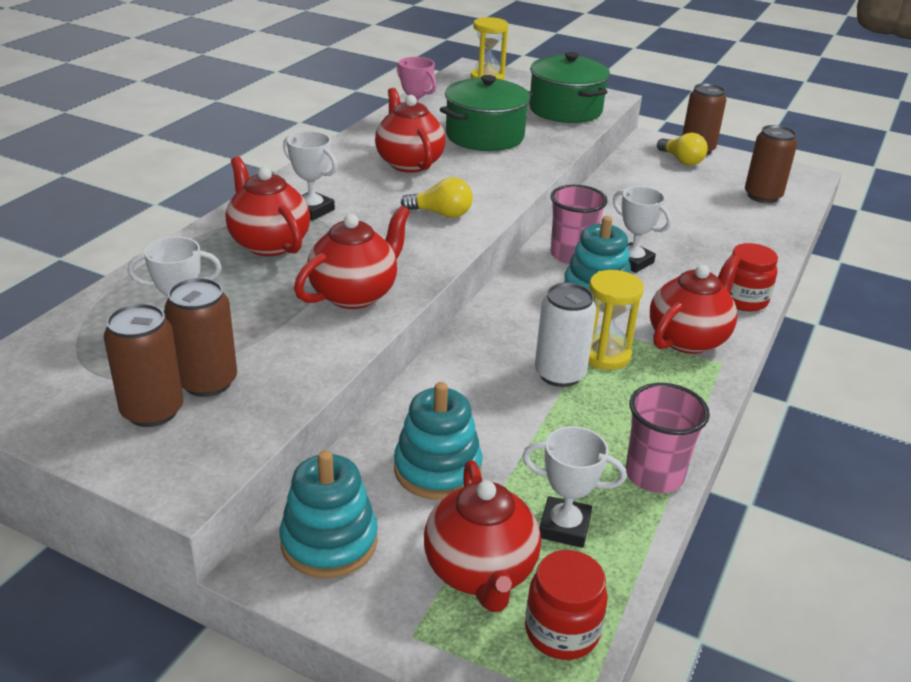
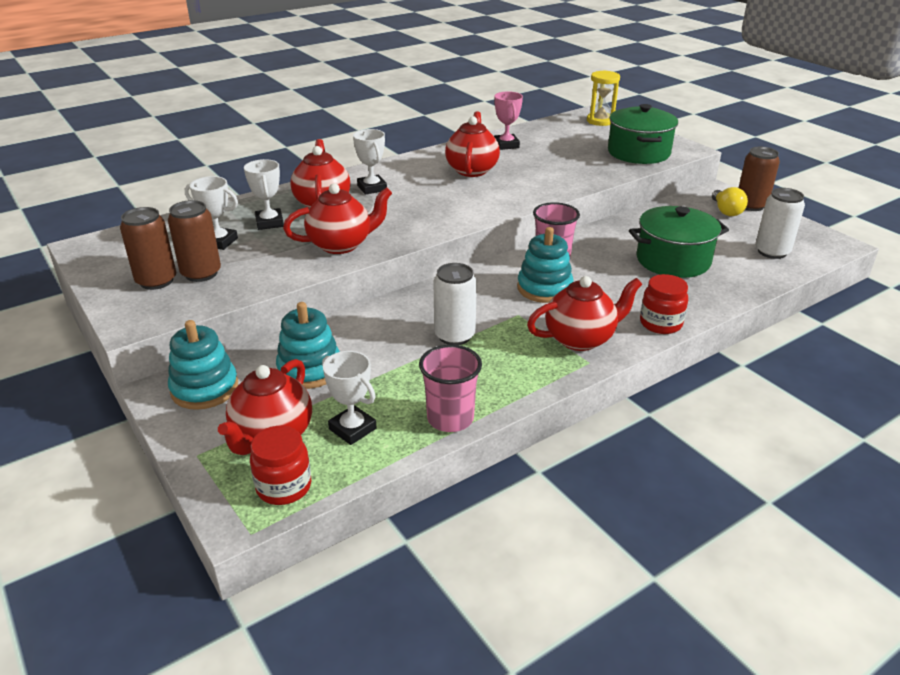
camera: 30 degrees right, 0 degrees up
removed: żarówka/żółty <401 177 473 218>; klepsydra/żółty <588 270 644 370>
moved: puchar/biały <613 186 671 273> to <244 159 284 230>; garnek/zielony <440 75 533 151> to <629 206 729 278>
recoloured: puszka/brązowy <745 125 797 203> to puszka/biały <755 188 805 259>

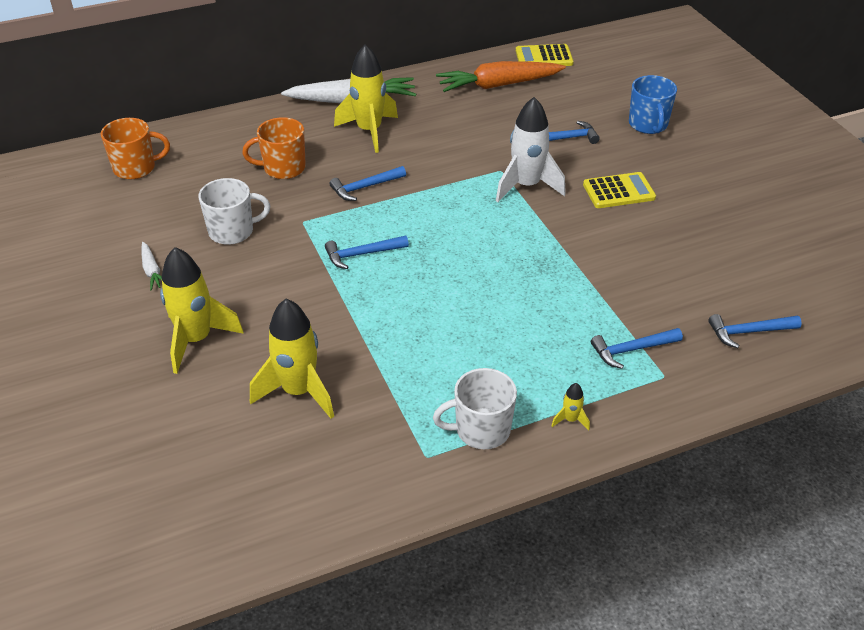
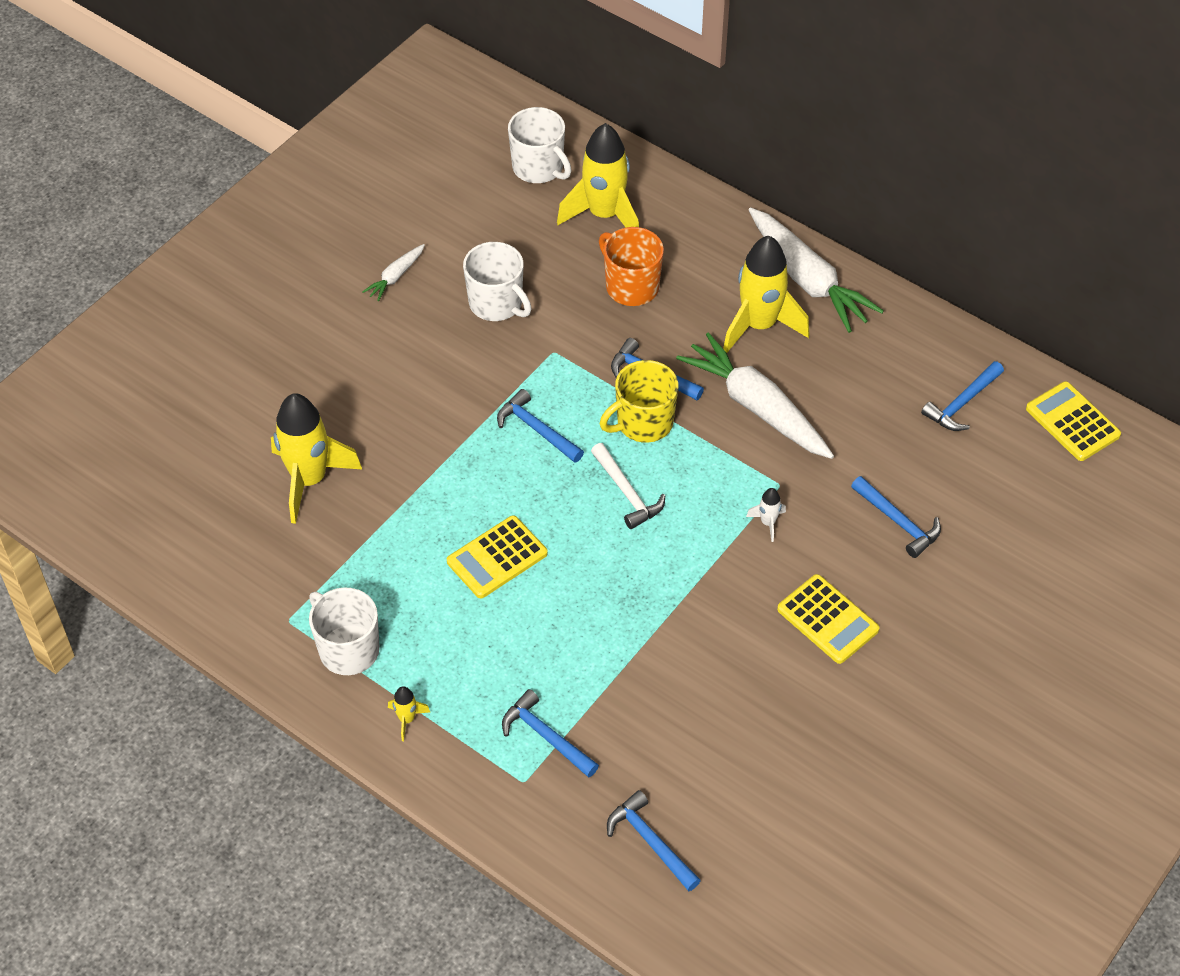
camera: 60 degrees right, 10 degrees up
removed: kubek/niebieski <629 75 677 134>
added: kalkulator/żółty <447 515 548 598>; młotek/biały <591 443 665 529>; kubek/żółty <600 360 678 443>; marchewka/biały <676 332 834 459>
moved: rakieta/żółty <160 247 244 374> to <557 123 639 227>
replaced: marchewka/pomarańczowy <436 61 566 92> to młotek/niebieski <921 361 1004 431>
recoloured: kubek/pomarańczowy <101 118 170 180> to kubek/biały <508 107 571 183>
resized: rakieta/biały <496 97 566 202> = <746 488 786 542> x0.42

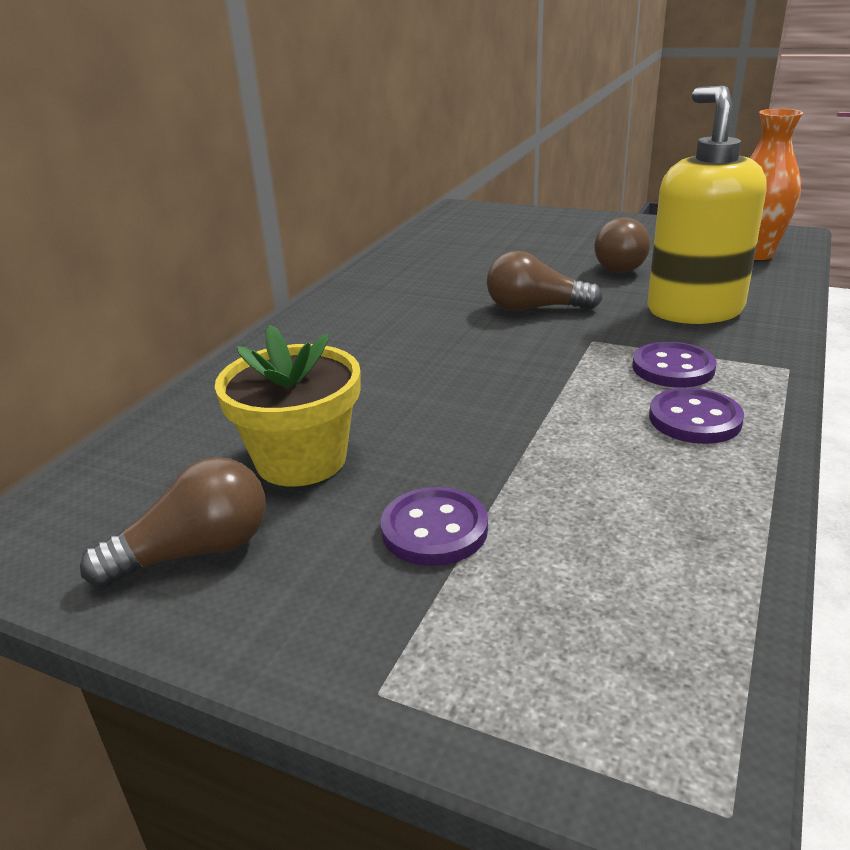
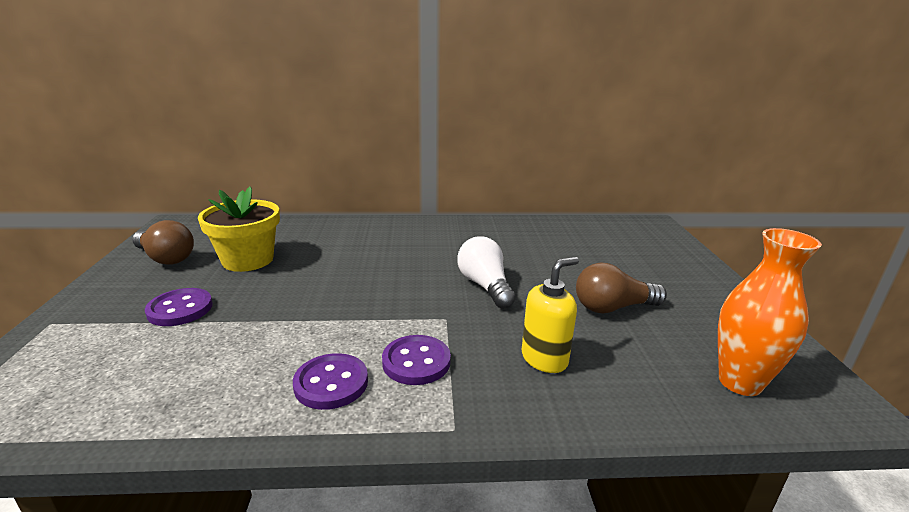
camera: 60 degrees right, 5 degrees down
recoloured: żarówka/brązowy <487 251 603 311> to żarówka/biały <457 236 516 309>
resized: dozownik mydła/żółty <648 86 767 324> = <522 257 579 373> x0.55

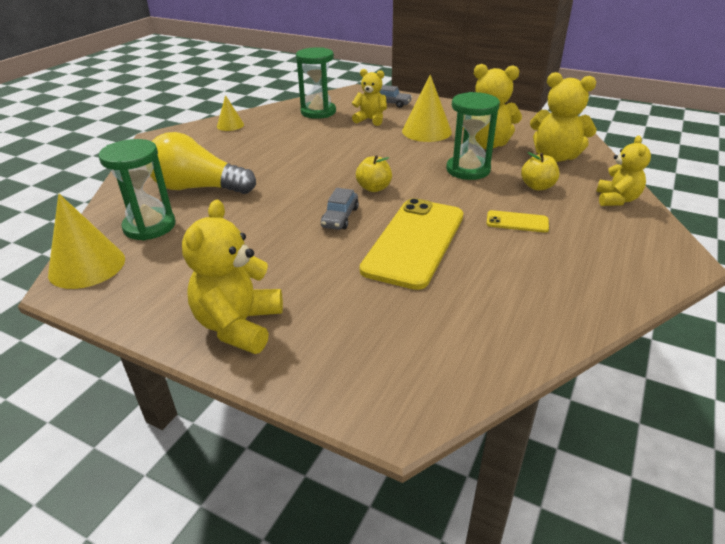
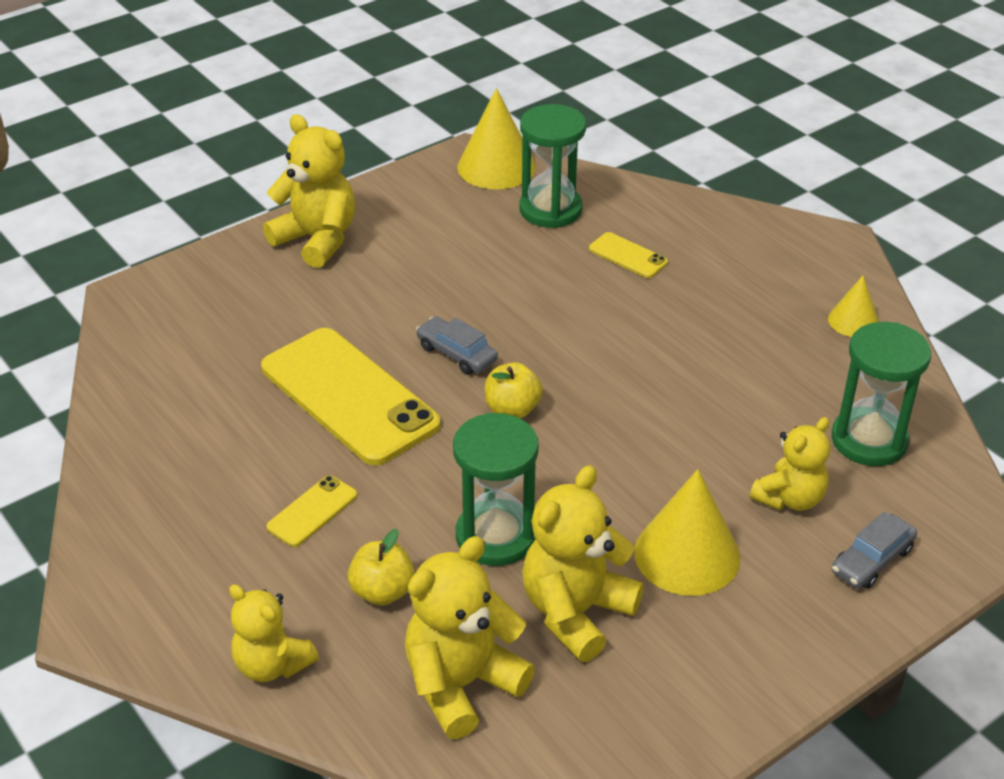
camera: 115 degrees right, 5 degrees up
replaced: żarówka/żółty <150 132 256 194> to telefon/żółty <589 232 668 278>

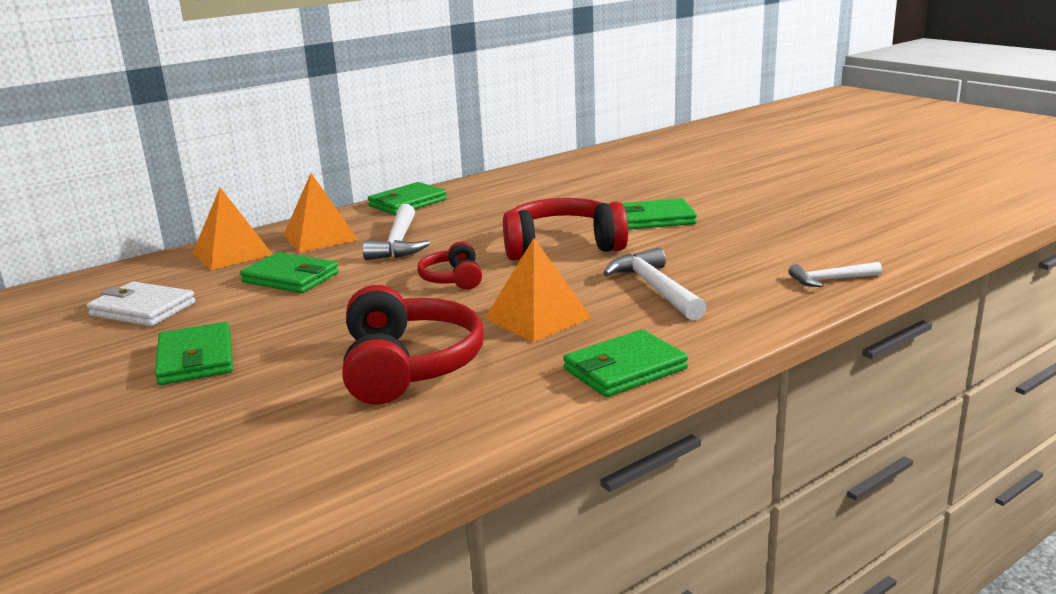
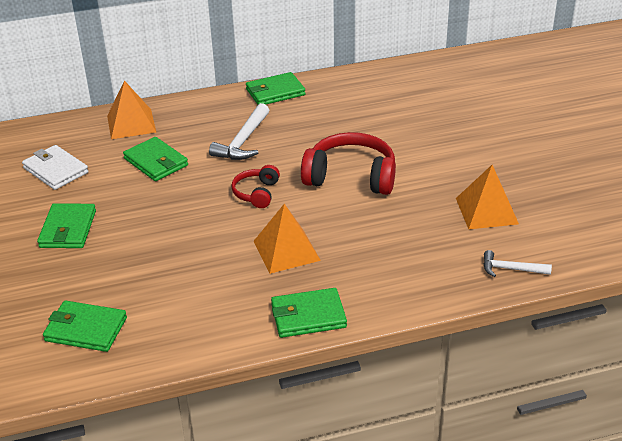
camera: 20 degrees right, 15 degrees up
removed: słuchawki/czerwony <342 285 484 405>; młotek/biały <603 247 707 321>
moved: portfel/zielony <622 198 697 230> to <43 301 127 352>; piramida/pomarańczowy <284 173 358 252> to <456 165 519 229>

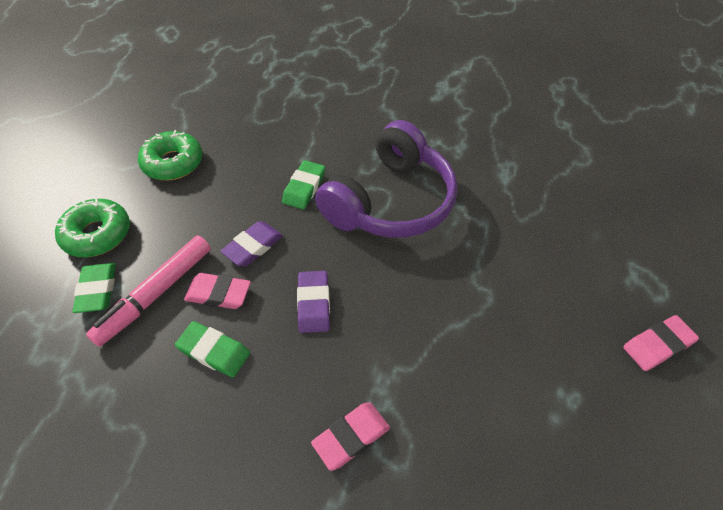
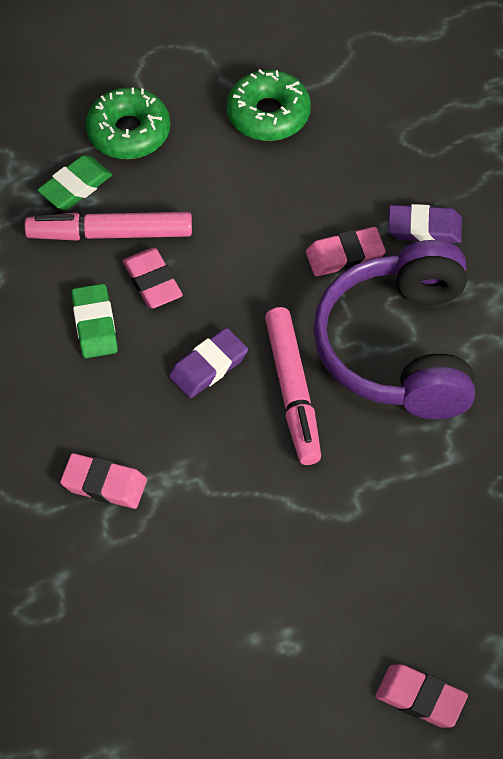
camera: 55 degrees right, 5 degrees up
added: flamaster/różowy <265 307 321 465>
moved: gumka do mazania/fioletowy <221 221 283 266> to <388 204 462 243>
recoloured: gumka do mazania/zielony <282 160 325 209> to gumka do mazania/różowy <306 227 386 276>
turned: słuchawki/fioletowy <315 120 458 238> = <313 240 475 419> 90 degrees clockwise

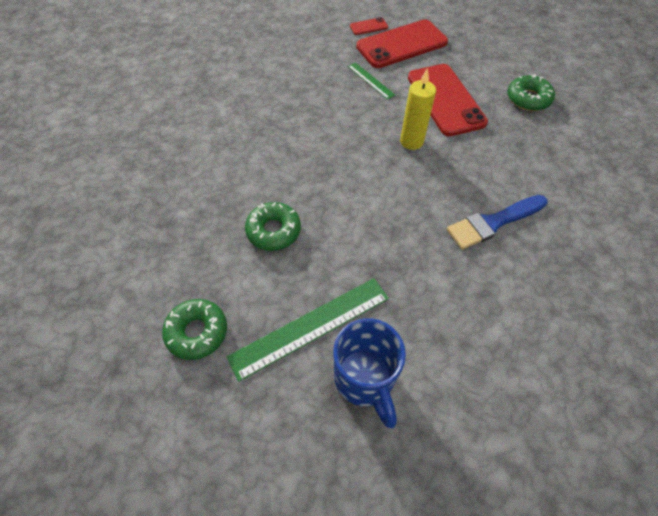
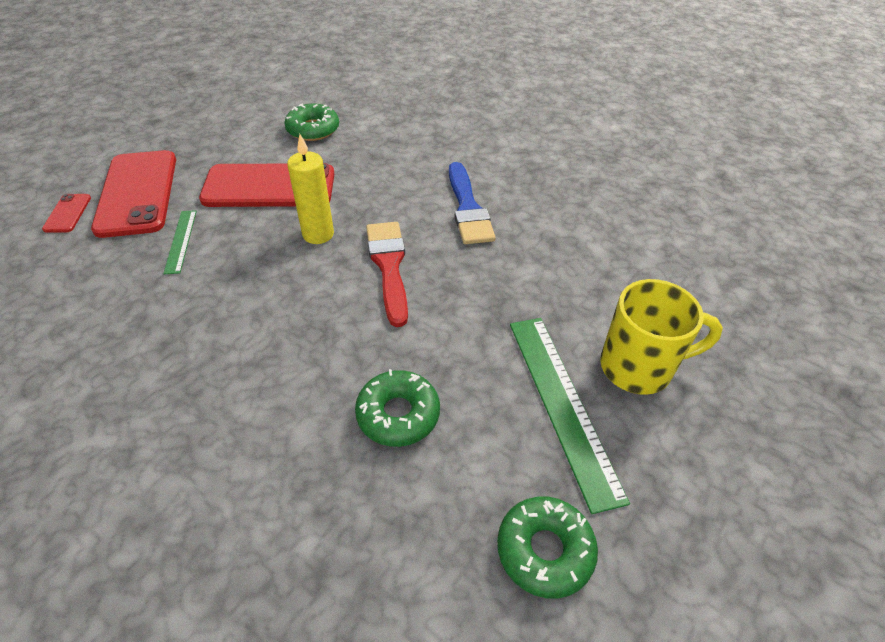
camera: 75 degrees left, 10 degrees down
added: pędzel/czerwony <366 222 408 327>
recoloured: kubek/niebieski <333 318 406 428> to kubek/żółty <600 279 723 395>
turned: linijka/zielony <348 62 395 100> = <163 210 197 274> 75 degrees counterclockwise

• • •

*Prompt*: Exactly as they stand, retype all the entries, but omit the pictures.

*Exercise solution*:
camera: 30 degrees right, 0 degrees up
removed: żarówka/żółty <401 177 473 218>; klepsydra/żółty <588 270 644 370>
moved: puchar/biały <613 186 671 273> to <244 159 284 230>; garnek/zielony <440 75 533 151> to <629 206 729 278>
recoloured: puszka/brązowy <745 125 797 203> to puszka/biały <755 188 805 259>

camera: 60 degrees right, 10 degrees up
removed: kubek/niebieski <629 75 677 134>
added: kalkulator/żółty <447 515 548 598>; młotek/biały <591 443 665 529>; kubek/żółty <600 360 678 443>; marchewka/biały <676 332 834 459>
moved: rakieta/żółty <160 247 244 374> to <557 123 639 227>
replaced: marchewka/pomarańczowy <436 61 566 92> to młotek/niebieski <921 361 1004 431>
recoloured: kubek/pomarańczowy <101 118 170 180> to kubek/biały <508 107 571 183>
resized: rakieta/biały <496 97 566 202> = <746 488 786 542> x0.42

camera: 60 degrees right, 5 degrees down
recoloured: żarówka/brązowy <487 251 603 311> to żarówka/biały <457 236 516 309>
resized: dozownik mydła/żółty <648 86 767 324> = <522 257 579 373> x0.55

camera: 115 degrees right, 5 degrees up
replaced: żarówka/żółty <150 132 256 194> to telefon/żółty <589 232 668 278>

camera: 20 degrees right, 15 degrees up
removed: słuchawki/czerwony <342 285 484 405>; młotek/biały <603 247 707 321>
moved: portfel/zielony <622 198 697 230> to <43 301 127 352>; piramida/pomarańczowy <284 173 358 252> to <456 165 519 229>

camera: 55 degrees right, 5 degrees up
added: flamaster/różowy <265 307 321 465>
moved: gumka do mazania/fioletowy <221 221 283 266> to <388 204 462 243>
recoloured: gumka do mazania/zielony <282 160 325 209> to gumka do mazania/różowy <306 227 386 276>
turned: słuchawki/fioletowy <315 120 458 238> = <313 240 475 419> 90 degrees clockwise

camera: 75 degrees left, 10 degrees down
added: pędzel/czerwony <366 222 408 327>
recoloured: kubek/niebieski <333 318 406 428> to kubek/żółty <600 279 723 395>
turned: linijka/zielony <348 62 395 100> = <163 210 197 274> 75 degrees counterclockwise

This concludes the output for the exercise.